PROBLEM REQUIREMENTS:
Word for word and without images, reproduce the listing that follows.

DATA RECORDS:
((

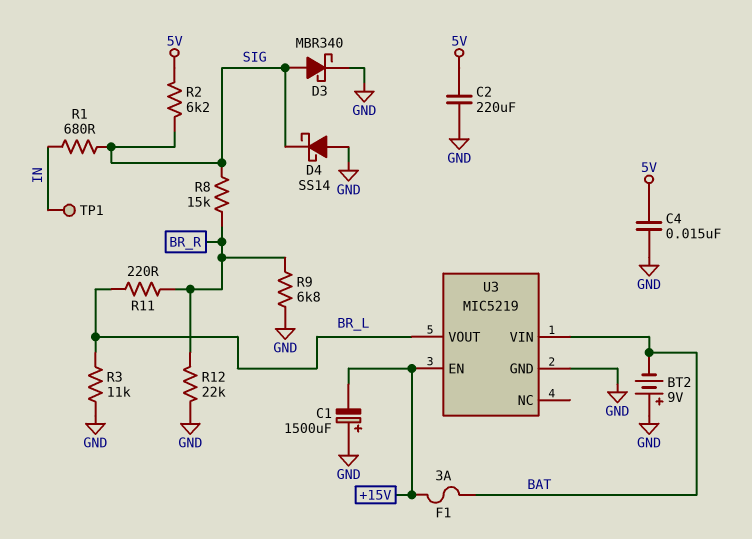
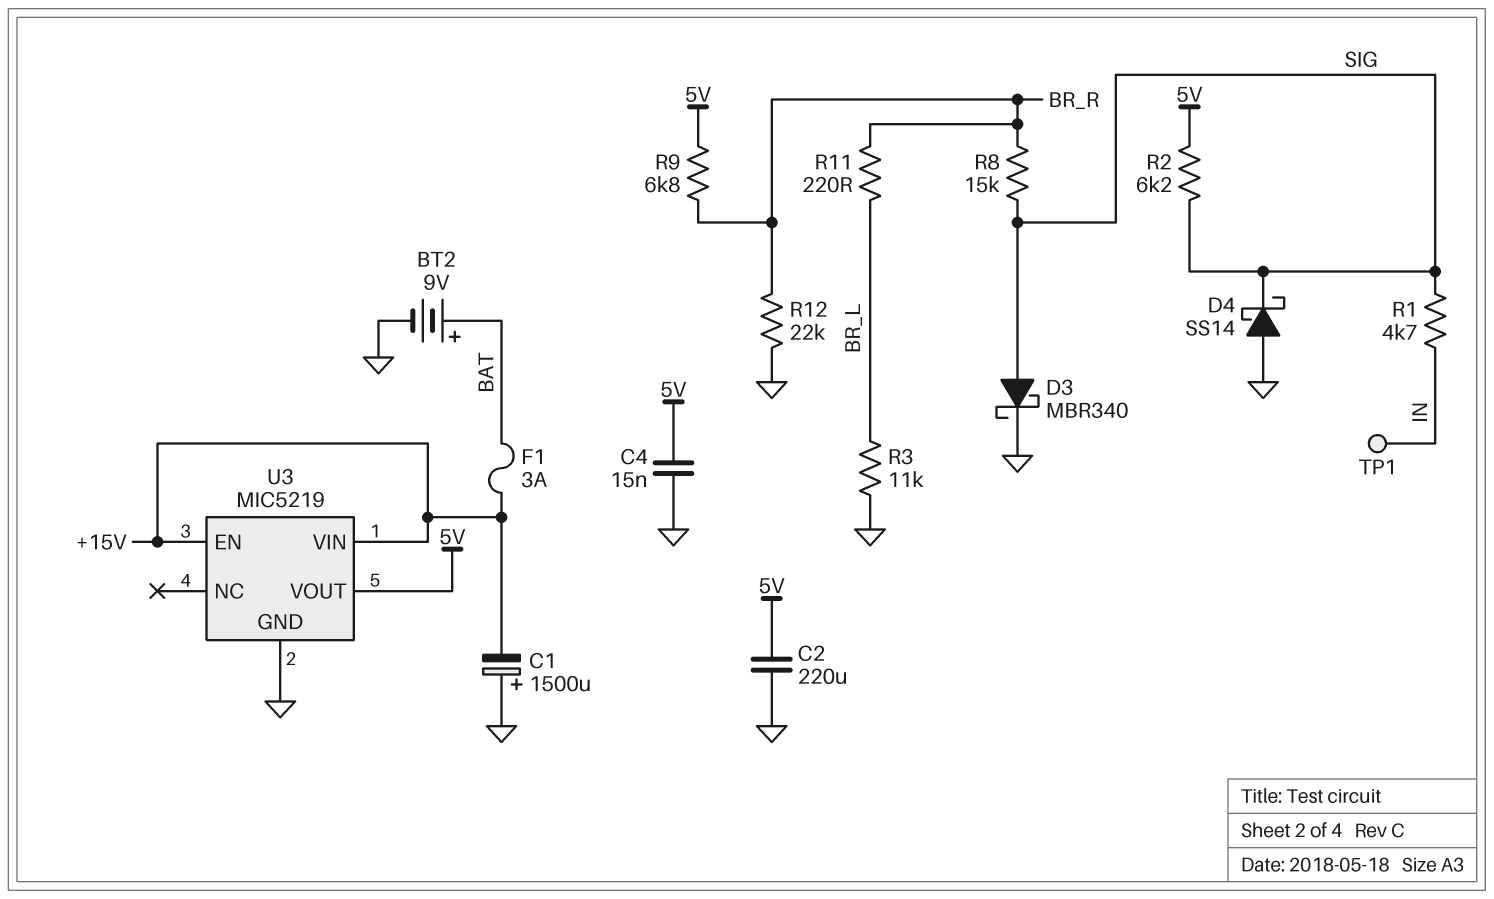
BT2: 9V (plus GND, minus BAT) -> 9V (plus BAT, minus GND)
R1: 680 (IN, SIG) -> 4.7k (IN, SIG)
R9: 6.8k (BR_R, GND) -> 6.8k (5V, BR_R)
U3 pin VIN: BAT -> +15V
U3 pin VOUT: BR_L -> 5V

))

EXERCISE RESPONSE:
BT2: 9V (plus GND, minus BAT) -> 9V (plus BAT, minus GND)
R1: 680 (IN, SIG) -> 4.7k (IN, SIG)
R9: 6.8k (BR_R, GND) -> 6.8k (5V, BR_R)
U3 pin VIN: BAT -> +15V
U3 pin VOUT: BR_L -> 5V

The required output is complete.